* **What the exercise asks**
Only lines that contain the word "green" are to be returned from the data below.

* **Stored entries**

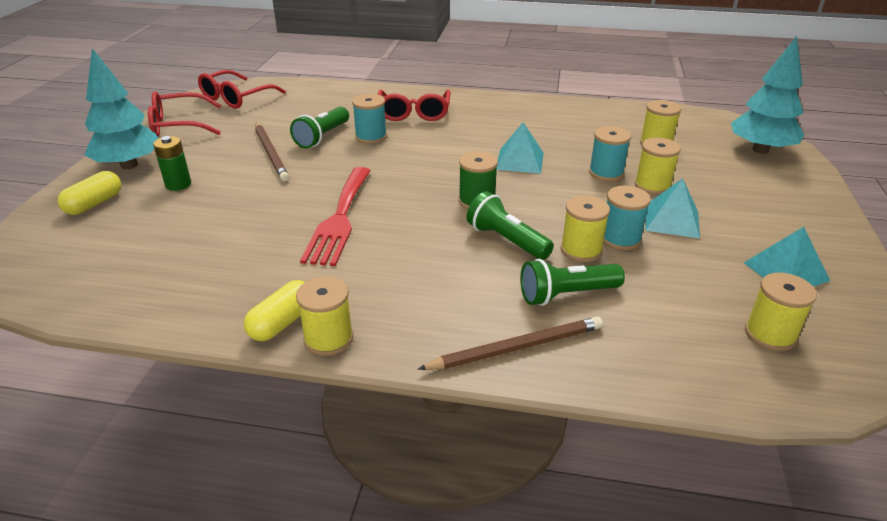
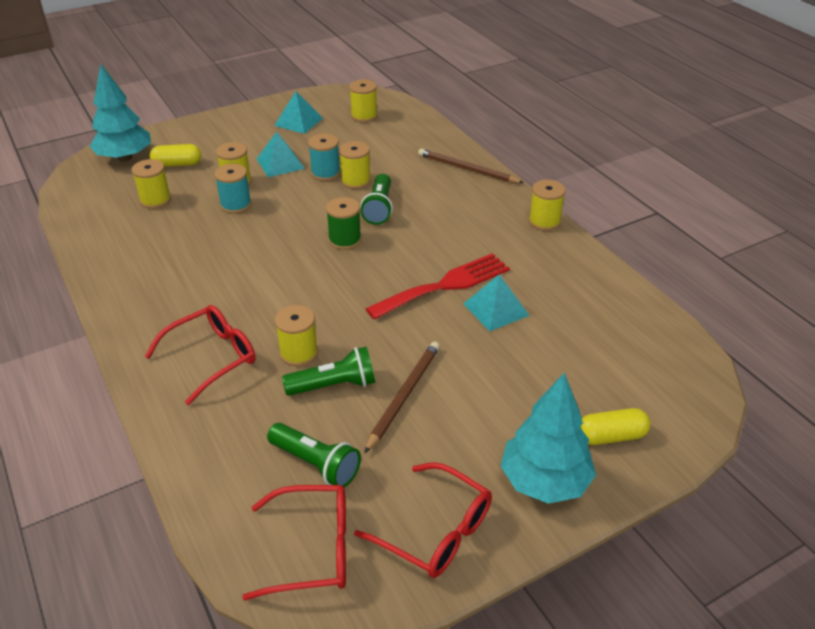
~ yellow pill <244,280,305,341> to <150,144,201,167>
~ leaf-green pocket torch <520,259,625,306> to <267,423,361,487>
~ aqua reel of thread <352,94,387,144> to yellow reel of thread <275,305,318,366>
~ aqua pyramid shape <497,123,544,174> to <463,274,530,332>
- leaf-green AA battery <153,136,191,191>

* **Task answer**
~ leaf-green pocket torch <520,259,625,306> to <267,423,361,487>
- leaf-green AA battery <153,136,191,191>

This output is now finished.